= The problem =
With the material below, print exactly the lines between the line holding "BUTTON3 pin VCC: 3V3 -> 5V" and the line holding "HALL1 pin OUT: D6 -> D4", inclusive. Add nothing else.

= Source data =
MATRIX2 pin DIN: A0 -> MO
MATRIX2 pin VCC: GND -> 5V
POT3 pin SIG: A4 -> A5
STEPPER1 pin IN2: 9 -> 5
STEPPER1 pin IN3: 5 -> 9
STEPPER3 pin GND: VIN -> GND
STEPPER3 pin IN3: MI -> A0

--

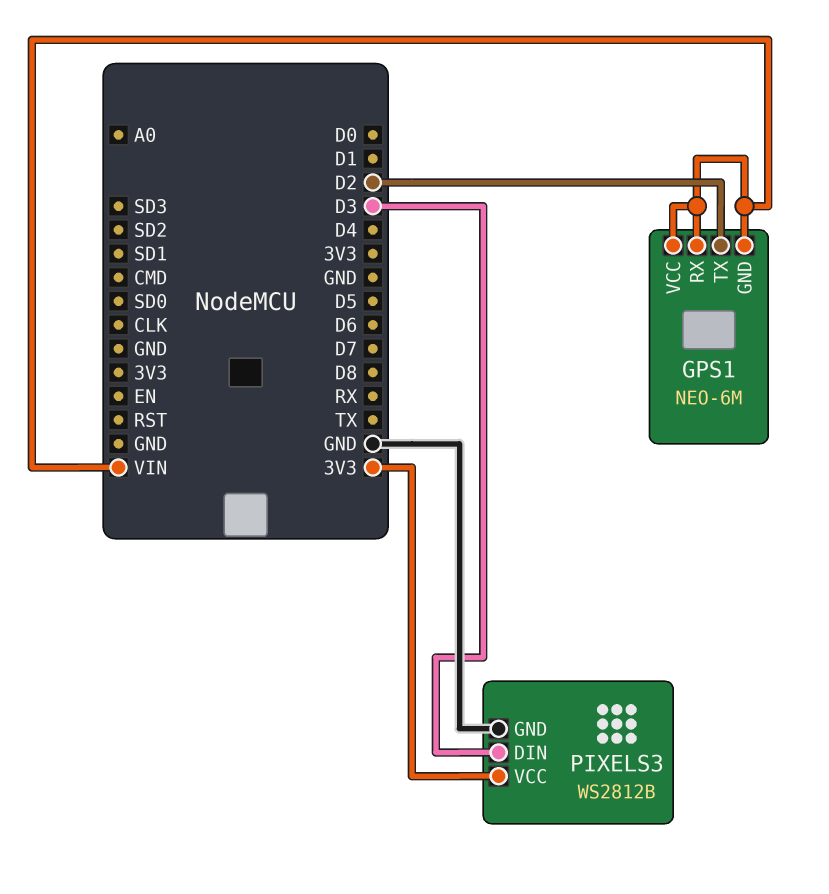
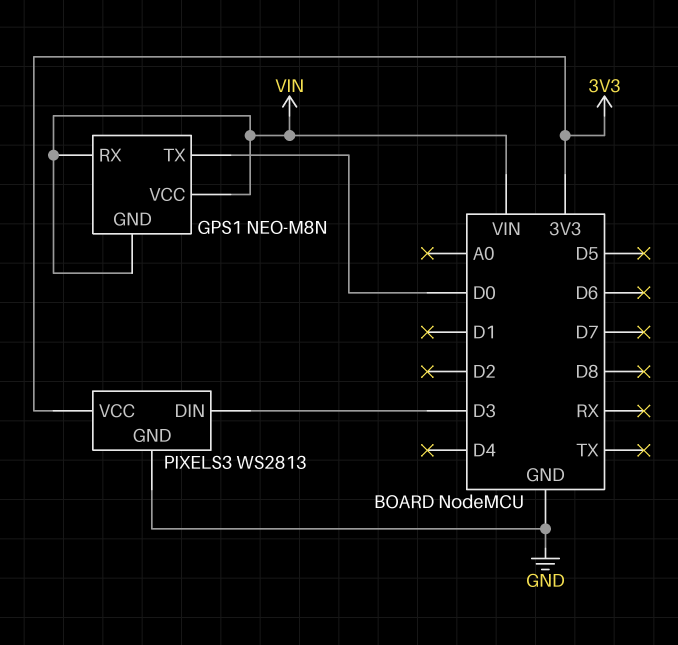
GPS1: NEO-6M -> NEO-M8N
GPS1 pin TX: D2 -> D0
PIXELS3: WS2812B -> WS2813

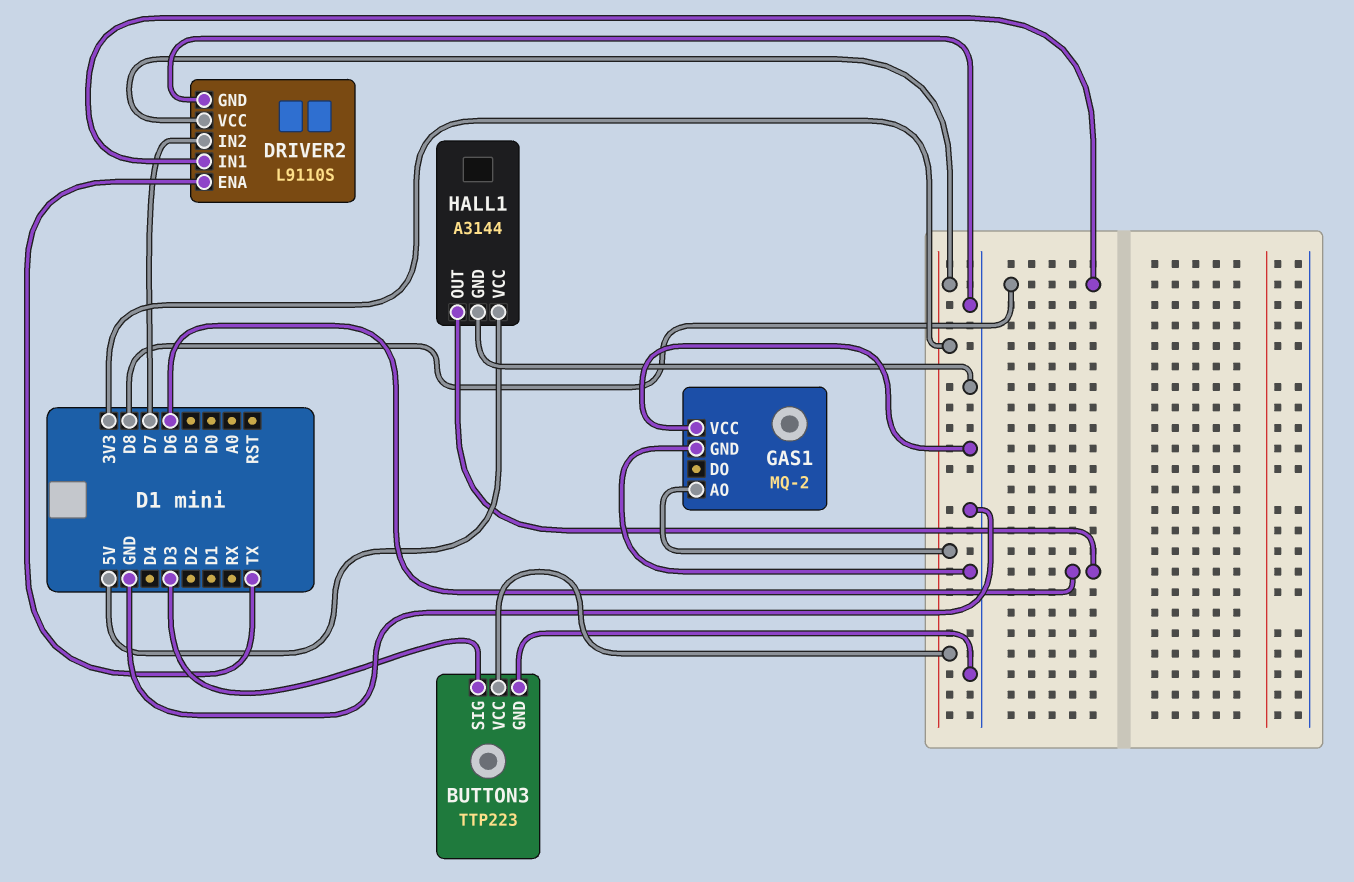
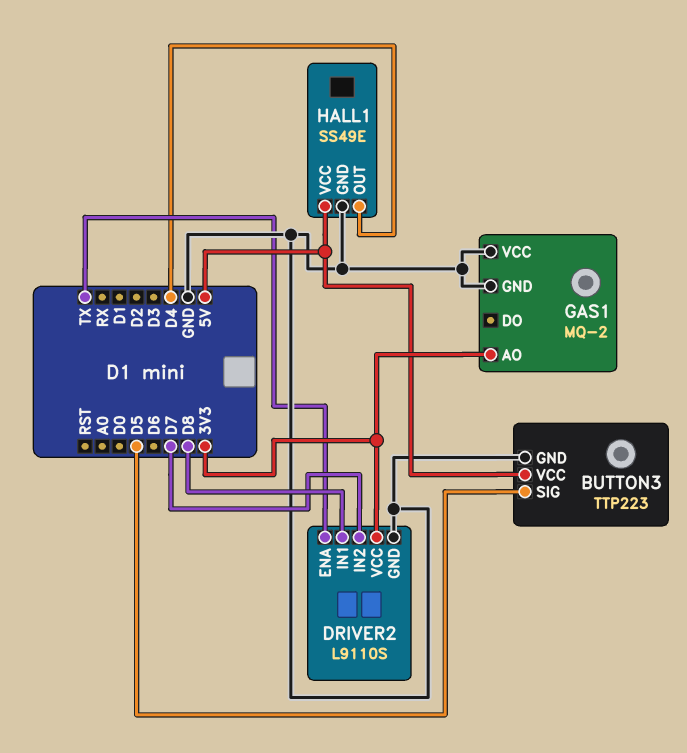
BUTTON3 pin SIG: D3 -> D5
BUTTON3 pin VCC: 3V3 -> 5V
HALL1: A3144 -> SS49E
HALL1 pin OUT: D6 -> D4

==

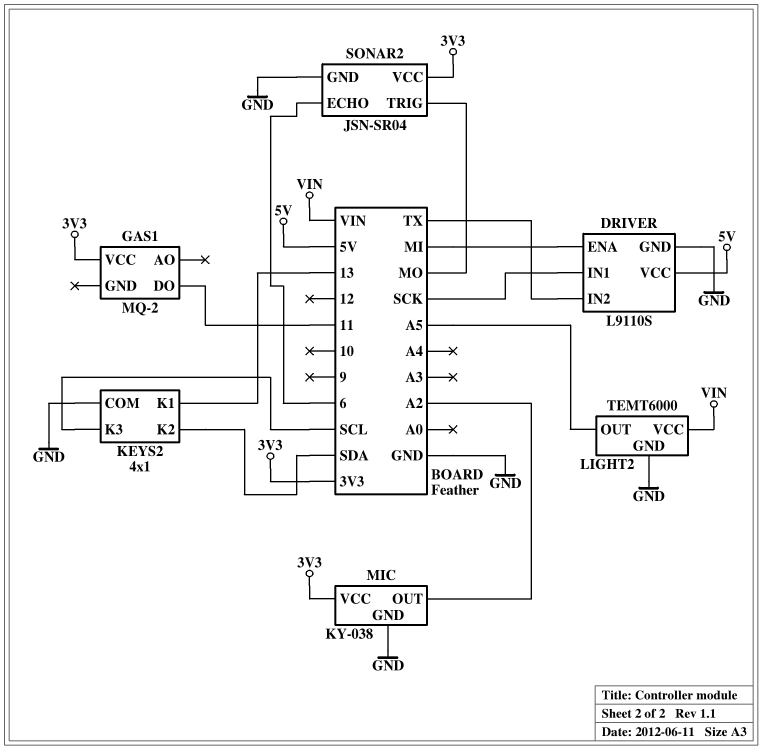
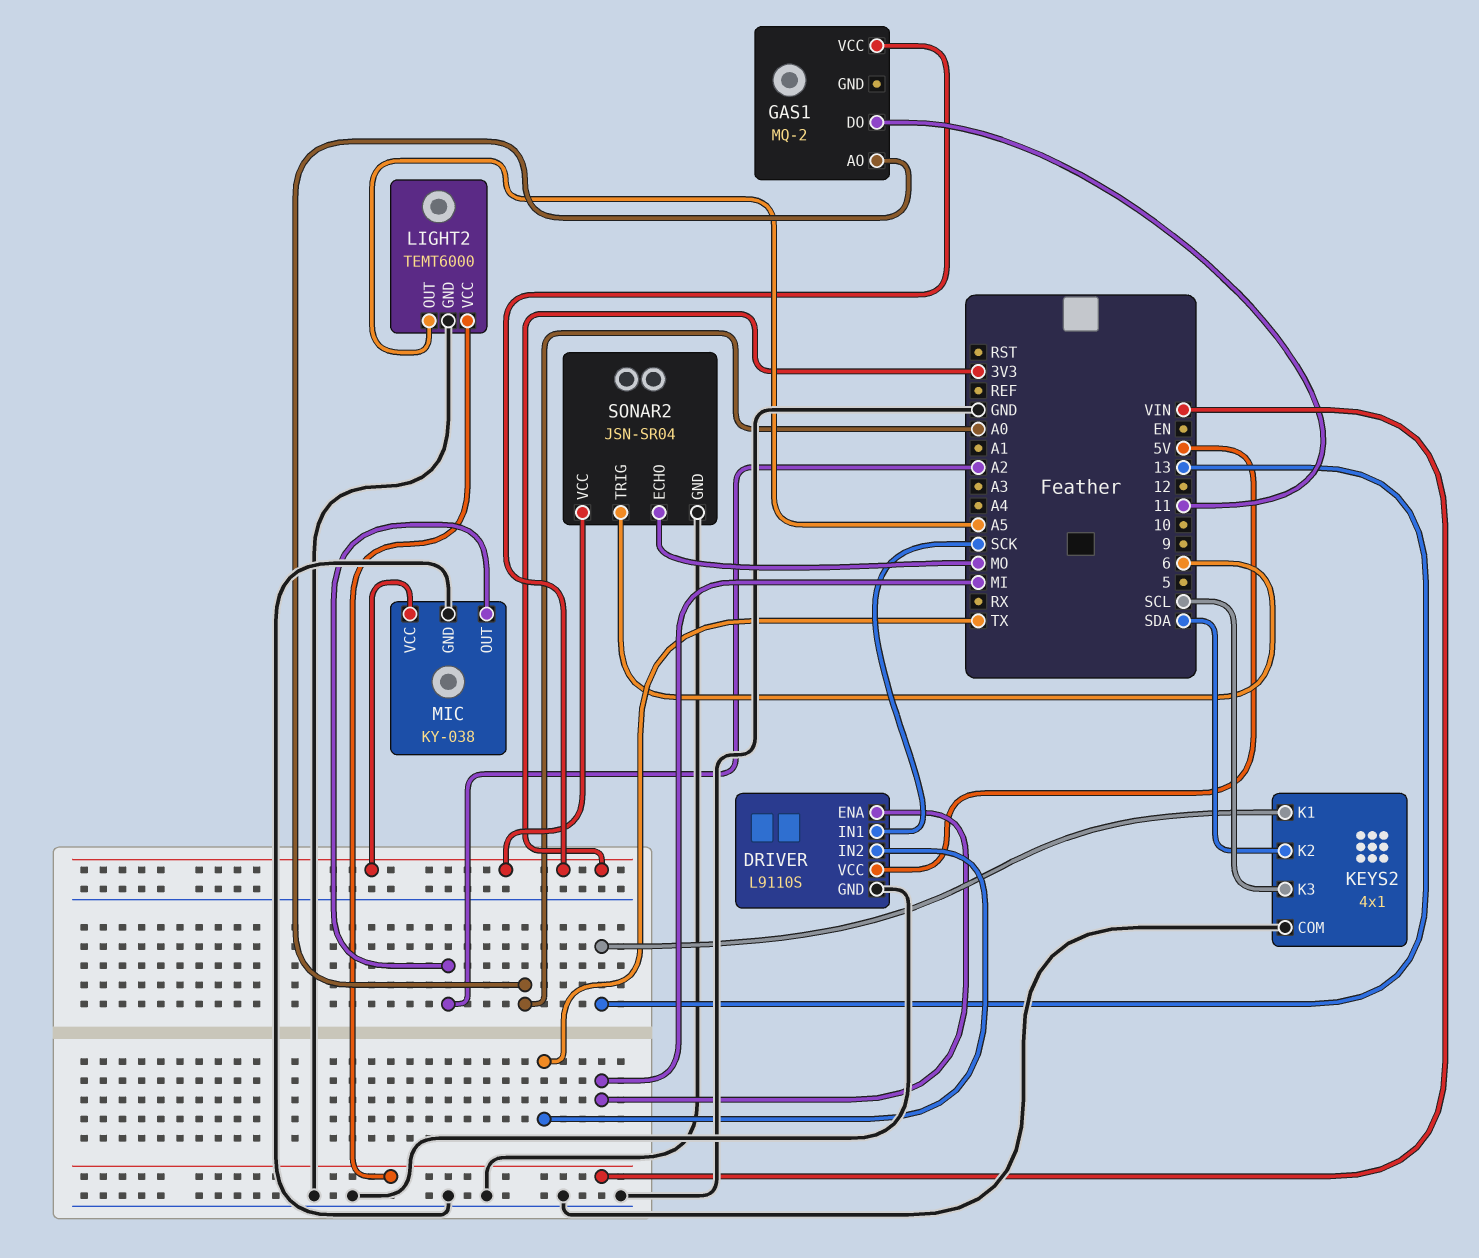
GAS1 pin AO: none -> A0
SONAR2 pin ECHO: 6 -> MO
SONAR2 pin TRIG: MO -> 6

= Response box =
BUTTON3 pin VCC: 3V3 -> 5V
HALL1: A3144 -> SS49E
HALL1 pin OUT: D6 -> D4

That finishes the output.